%%
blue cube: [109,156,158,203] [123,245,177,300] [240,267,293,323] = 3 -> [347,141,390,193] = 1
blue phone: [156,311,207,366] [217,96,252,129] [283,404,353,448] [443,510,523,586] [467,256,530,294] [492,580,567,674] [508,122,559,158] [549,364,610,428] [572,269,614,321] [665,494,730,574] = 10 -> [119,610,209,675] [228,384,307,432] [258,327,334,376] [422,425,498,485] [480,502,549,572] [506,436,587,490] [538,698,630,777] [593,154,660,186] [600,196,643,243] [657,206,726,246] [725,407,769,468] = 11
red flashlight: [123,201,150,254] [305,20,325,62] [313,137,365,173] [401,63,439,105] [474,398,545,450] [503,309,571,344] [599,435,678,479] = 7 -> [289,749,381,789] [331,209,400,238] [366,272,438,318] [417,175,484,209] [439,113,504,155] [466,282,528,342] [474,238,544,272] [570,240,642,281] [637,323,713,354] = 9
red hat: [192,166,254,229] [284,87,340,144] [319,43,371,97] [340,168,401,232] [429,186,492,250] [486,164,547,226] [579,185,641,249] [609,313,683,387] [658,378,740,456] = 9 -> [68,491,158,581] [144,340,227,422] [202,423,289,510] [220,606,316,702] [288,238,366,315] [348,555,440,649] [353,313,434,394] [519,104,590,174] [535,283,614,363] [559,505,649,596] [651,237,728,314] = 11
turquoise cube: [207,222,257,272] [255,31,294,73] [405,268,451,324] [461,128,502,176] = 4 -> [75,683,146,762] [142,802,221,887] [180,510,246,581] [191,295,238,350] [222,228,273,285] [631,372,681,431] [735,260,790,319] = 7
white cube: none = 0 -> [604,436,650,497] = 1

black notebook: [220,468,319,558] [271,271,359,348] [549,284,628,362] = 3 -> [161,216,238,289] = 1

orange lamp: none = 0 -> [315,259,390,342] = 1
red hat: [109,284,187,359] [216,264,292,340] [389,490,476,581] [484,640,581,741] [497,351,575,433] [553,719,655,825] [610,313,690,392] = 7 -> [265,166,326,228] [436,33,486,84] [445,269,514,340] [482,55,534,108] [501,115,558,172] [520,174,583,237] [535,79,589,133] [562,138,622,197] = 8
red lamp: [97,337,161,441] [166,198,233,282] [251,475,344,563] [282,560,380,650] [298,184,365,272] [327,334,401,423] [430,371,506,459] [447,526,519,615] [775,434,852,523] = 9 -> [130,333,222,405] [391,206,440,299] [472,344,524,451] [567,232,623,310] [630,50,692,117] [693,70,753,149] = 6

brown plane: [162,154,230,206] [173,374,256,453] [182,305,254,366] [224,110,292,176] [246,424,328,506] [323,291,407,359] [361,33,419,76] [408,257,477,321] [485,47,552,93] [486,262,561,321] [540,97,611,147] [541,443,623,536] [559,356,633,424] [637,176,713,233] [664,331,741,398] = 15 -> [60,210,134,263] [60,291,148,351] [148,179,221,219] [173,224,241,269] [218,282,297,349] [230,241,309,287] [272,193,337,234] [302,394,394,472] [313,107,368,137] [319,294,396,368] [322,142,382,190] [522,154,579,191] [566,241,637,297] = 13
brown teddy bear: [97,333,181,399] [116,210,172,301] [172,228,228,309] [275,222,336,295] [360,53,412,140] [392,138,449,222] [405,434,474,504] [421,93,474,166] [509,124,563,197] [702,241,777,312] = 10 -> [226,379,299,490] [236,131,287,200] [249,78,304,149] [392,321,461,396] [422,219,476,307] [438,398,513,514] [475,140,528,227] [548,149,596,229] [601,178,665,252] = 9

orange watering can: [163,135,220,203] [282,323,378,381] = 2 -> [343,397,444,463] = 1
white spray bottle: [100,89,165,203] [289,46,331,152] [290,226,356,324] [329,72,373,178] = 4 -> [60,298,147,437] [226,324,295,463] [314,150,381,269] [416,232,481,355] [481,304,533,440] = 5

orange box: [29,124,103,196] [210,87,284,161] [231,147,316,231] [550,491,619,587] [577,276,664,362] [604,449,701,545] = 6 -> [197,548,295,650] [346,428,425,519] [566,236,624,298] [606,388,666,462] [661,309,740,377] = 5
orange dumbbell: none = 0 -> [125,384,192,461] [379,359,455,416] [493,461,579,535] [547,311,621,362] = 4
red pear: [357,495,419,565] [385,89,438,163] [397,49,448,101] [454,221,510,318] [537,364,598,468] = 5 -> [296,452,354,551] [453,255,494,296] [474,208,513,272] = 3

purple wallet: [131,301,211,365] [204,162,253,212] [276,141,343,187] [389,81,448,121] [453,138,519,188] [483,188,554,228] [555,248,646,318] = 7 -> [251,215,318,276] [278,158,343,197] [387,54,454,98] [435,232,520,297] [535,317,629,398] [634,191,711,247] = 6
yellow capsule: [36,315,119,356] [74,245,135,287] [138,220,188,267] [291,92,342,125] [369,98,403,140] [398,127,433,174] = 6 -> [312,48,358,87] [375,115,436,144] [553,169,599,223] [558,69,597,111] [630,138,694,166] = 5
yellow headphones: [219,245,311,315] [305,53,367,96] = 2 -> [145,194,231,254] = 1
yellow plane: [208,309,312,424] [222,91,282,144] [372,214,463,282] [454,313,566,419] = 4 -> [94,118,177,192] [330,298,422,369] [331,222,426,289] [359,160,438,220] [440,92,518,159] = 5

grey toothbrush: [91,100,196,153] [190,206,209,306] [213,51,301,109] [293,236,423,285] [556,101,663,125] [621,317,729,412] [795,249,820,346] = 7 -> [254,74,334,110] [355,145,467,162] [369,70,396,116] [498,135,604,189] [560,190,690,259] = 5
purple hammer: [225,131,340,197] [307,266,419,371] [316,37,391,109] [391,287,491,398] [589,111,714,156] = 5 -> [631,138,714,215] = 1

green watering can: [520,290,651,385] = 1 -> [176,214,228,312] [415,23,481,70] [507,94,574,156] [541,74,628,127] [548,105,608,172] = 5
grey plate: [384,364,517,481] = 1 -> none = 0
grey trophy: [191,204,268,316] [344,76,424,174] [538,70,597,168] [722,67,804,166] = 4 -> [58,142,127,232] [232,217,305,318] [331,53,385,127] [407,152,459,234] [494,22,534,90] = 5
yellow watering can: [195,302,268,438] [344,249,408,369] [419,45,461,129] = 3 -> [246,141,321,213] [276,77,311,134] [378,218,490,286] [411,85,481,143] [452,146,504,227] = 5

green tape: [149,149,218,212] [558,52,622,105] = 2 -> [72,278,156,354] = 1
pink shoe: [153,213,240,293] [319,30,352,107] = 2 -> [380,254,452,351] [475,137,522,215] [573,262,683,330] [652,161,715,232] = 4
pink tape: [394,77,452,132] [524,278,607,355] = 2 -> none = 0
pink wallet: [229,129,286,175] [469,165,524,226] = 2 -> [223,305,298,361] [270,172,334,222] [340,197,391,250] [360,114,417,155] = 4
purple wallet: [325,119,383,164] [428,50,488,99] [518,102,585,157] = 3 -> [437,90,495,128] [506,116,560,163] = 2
%%
WHAT IS REQUIRED: Within the material above, output exactly the lines from the one with "white cube: none = 0 -> [604,436,650,497] = 1" through the one with "red lamp: [97,337,161,441]", end lines included, and nothing besides.

EXERCISE SOLUTION:
white cube: none = 0 -> [604,436,650,497] = 1

black notebook: [220,468,319,558] [271,271,359,348] [549,284,628,362] = 3 -> [161,216,238,289] = 1

orange lamp: none = 0 -> [315,259,390,342] = 1
red hat: [109,284,187,359] [216,264,292,340] [389,490,476,581] [484,640,581,741] [497,351,575,433] [553,719,655,825] [610,313,690,392] = 7 -> [265,166,326,228] [436,33,486,84] [445,269,514,340] [482,55,534,108] [501,115,558,172] [520,174,583,237] [535,79,589,133] [562,138,622,197] = 8
red lamp: [97,337,161,441] [166,198,233,282] [251,475,344,563] [282,560,380,650] [298,184,365,272] [327,334,401,423] [430,371,506,459] [447,526,519,615] [775,434,852,523] = 9 -> [130,333,222,405] [391,206,440,299] [472,344,524,451] [567,232,623,310] [630,50,692,117] [693,70,753,149] = 6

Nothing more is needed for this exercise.